EXERCISE INPUTS ->
■ ■ ■ ■

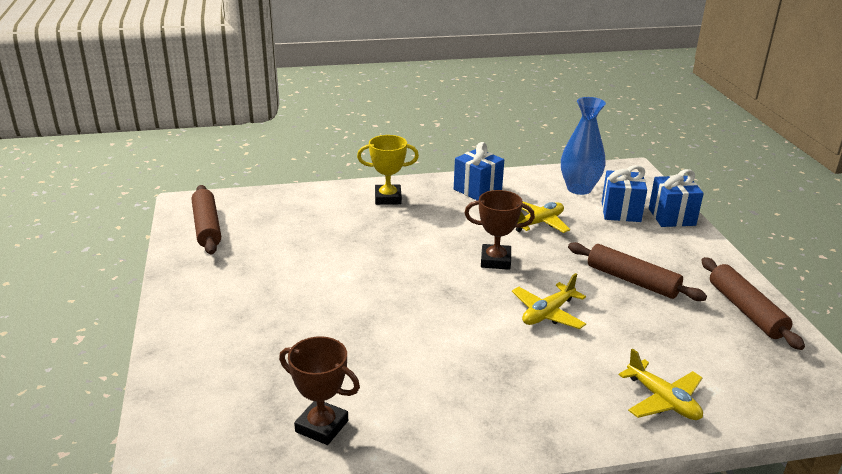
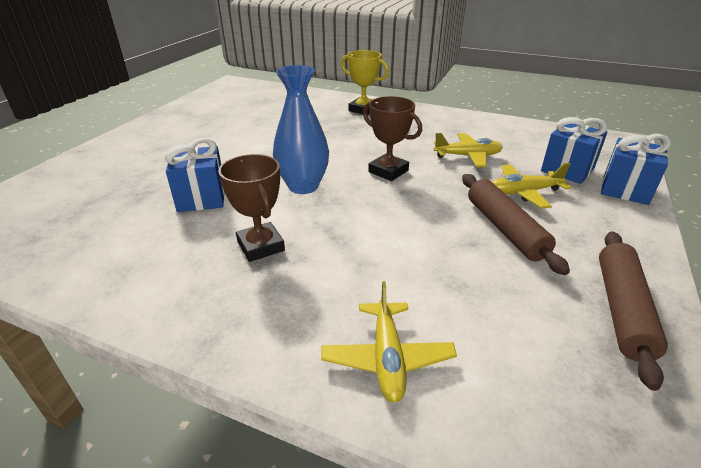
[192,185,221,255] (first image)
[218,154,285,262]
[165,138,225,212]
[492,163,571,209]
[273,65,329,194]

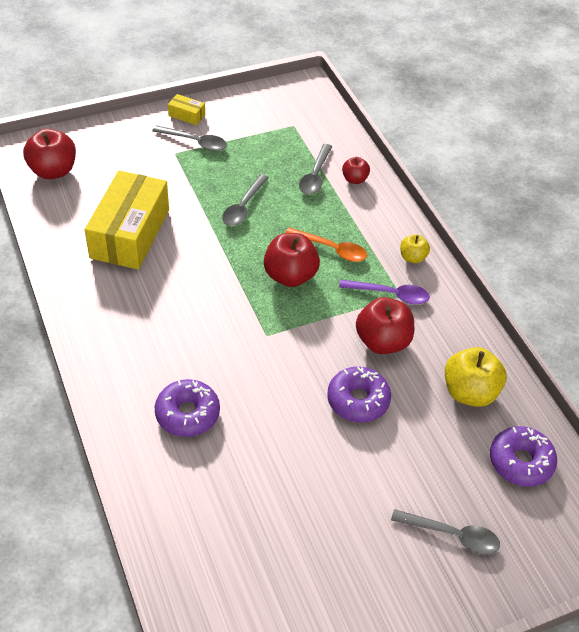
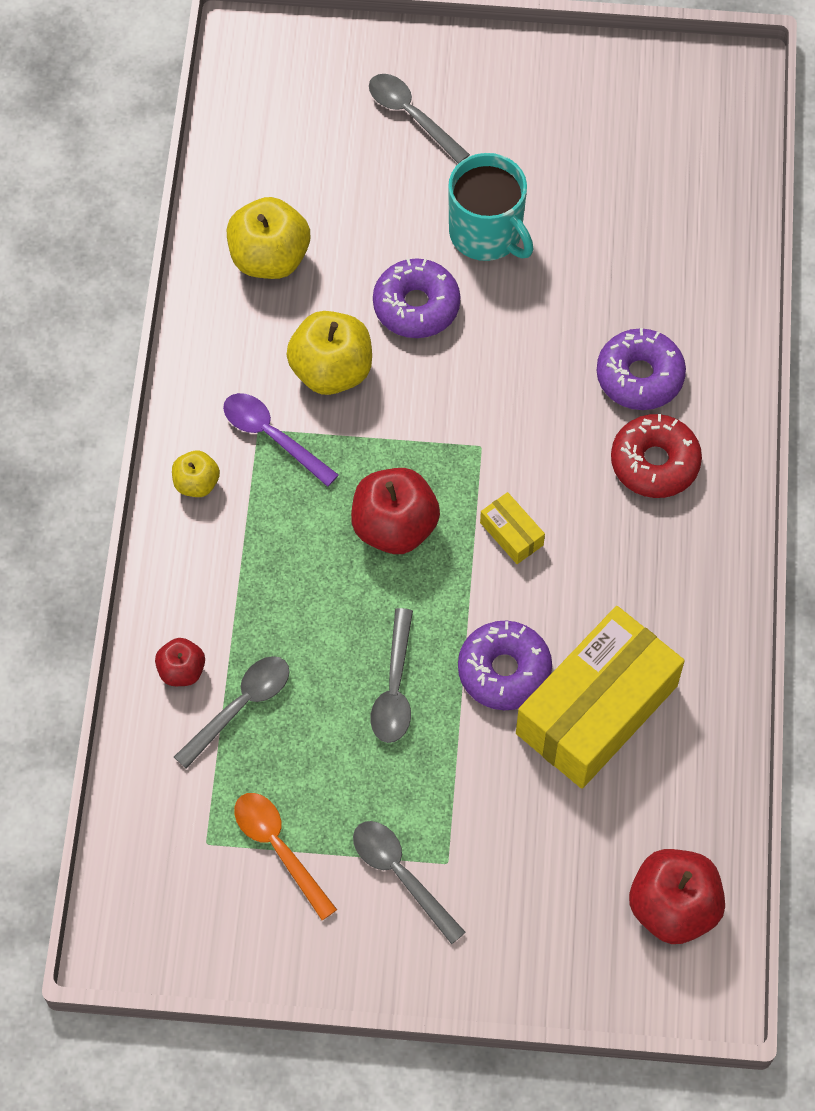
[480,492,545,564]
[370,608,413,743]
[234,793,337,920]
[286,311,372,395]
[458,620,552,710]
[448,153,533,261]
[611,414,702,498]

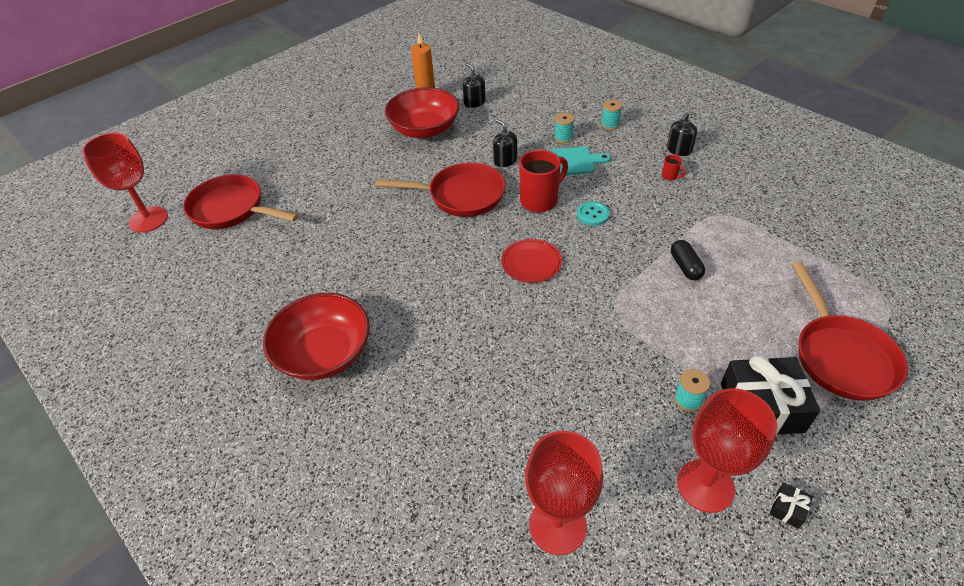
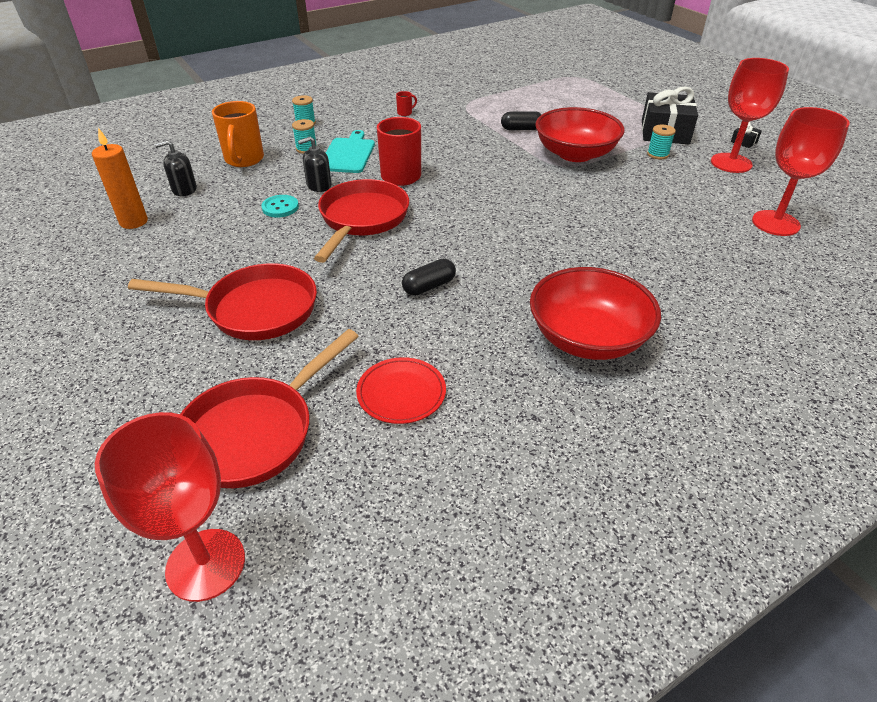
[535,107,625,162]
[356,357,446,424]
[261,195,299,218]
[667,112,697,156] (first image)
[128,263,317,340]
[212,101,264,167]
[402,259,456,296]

■ ■ ■ ■

PROBLEM -> Repeat the data word for word, excluding any image.

RESULT OF THIS TASK ->
[192,185,221,255] (first image)
[218,154,285,262]
[165,138,225,212]
[492,163,571,209]
[273,65,329,194]

[480,492,545,564]
[370,608,413,743]
[234,793,337,920]
[286,311,372,395]
[458,620,552,710]
[448,153,533,261]
[611,414,702,498]

[535,107,625,162]
[356,357,446,424]
[261,195,299,218]
[667,112,697,156] (first image)
[128,263,317,340]
[212,101,264,167]
[402,259,456,296]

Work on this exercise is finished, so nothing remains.